— INPUT MATERIAL —
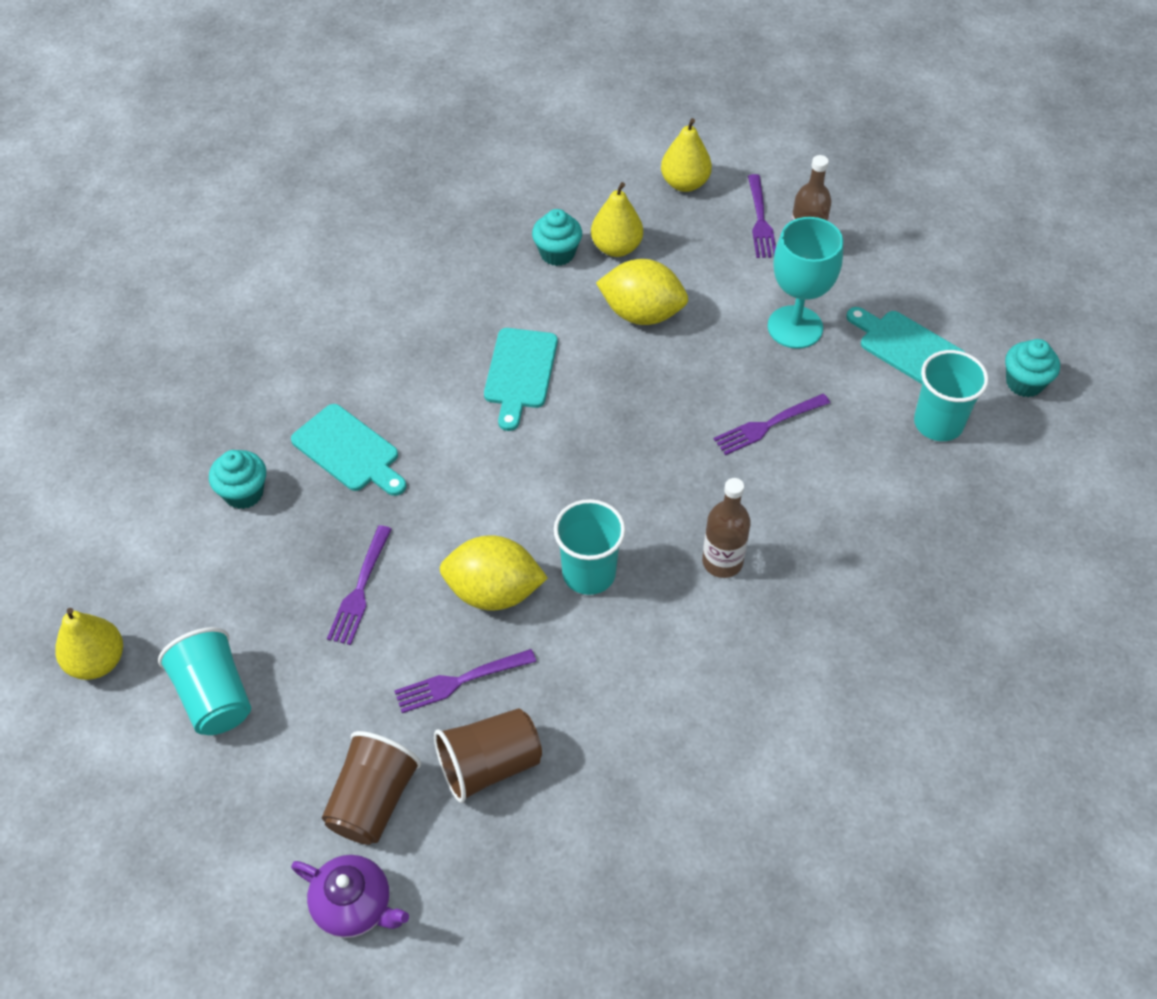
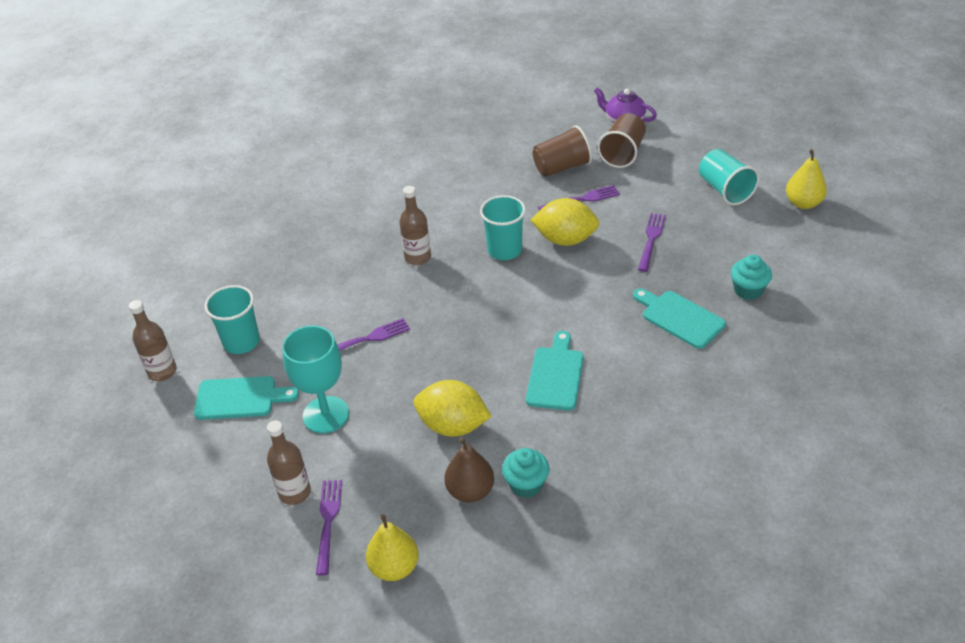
camera: 175 degrees left, 10 degrees down
(616, 247) = (470, 491): yellow pear -> brown pear
(907, 348) = (240, 398): turquoise cutting board -> turquoise cutting board turned 45 degrees counterclockwise
(1024, 383) = (162, 371): turquoise cupcake -> brown bottle

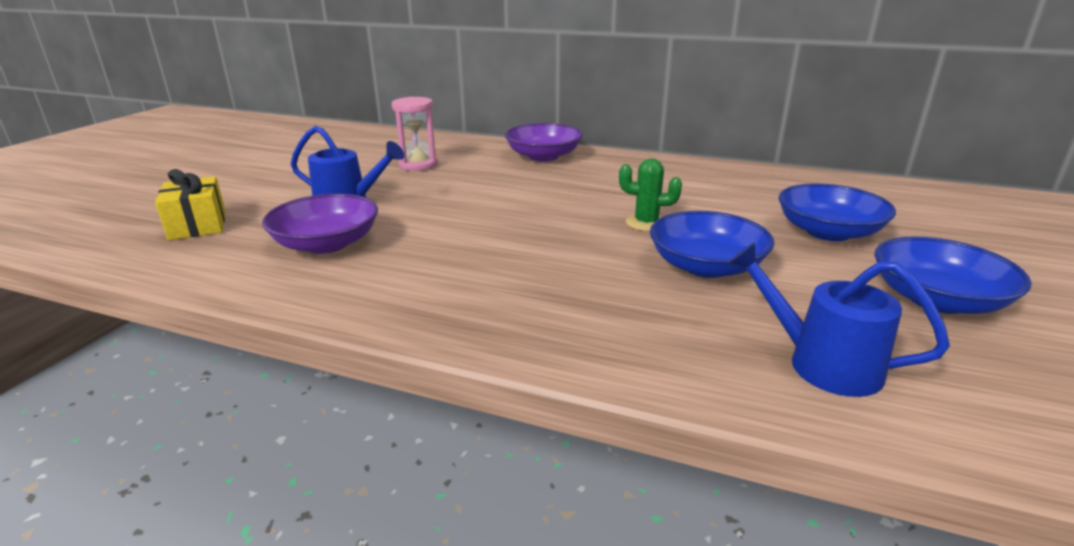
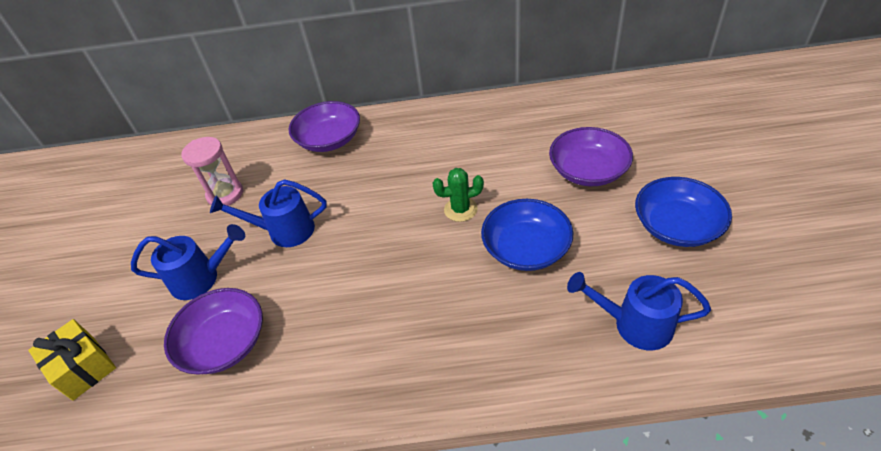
camera: 20 degrees left, 20 degrees up
(449, 195) = (283, 231): none -> blue watering can
(828, 232) = (588, 171): blue bowl -> purple bowl

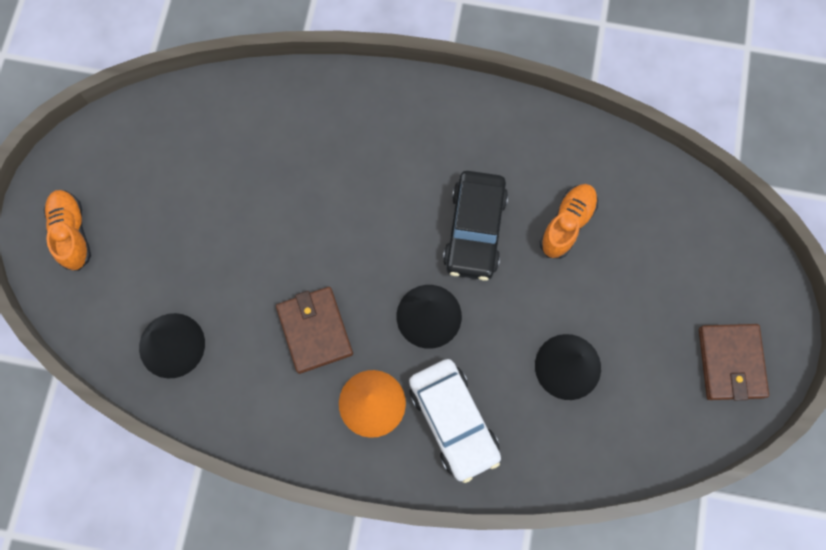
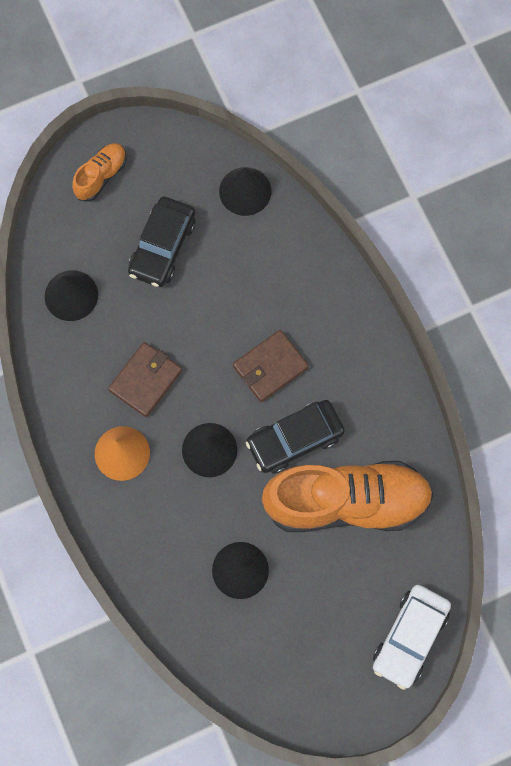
camera: 55 degrees right, 0 degrees up
(192, 224) = (163, 247): none -> black car
(197, 112) = (245, 191): none -> black cone
(453, 421) = (147, 516): white car -> white car (410, 637)
(567, 224) = (346, 501): orange shoe -> orange shoe, size x2.20
(731, 362) = (325, 686): brown wallet -> brown wallet (270, 367)

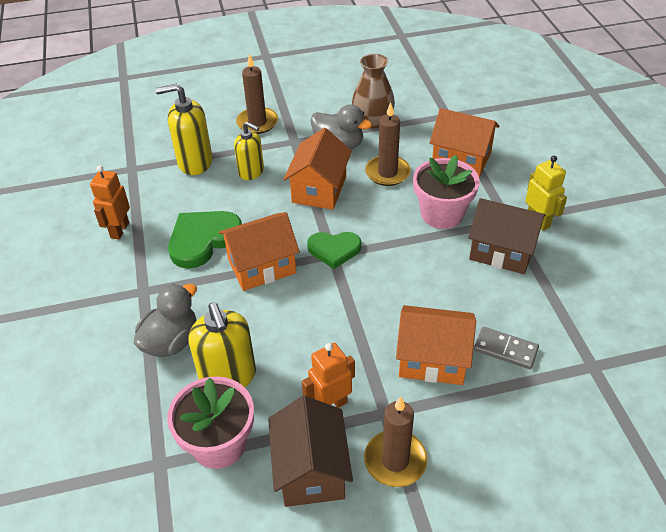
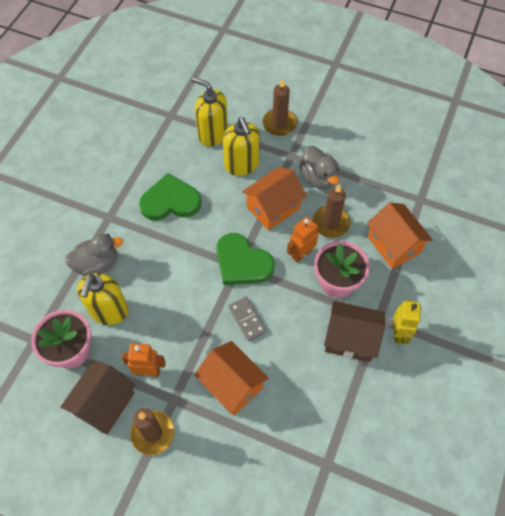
camera: 35 degrees right, 15 degrees up
(119, 230) = (128, 161): orange robot -> orange robot (301, 254)
(251, 172) = (242, 165): yellow soap dispenser -> yellow soap dispenser, size x1.51
(261, 266) = (188, 245): orange house -> none
(334, 250) = (242, 262): green heart -> green heart, size x1.51
(372, 121) = (360, 171): brown vase -> none
(502, 251) = (350, 339): brown house -> brown house turned 45 degrees counterclockwise
(505, 349) = (282, 411): grey domino -> grey domino (247, 319)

— WHAT YOU SHOULD DO —
What is needed is the number of lines in the data that hold the word "counterclockwise", and nothing more.

— WRITTEN ANSWER —
2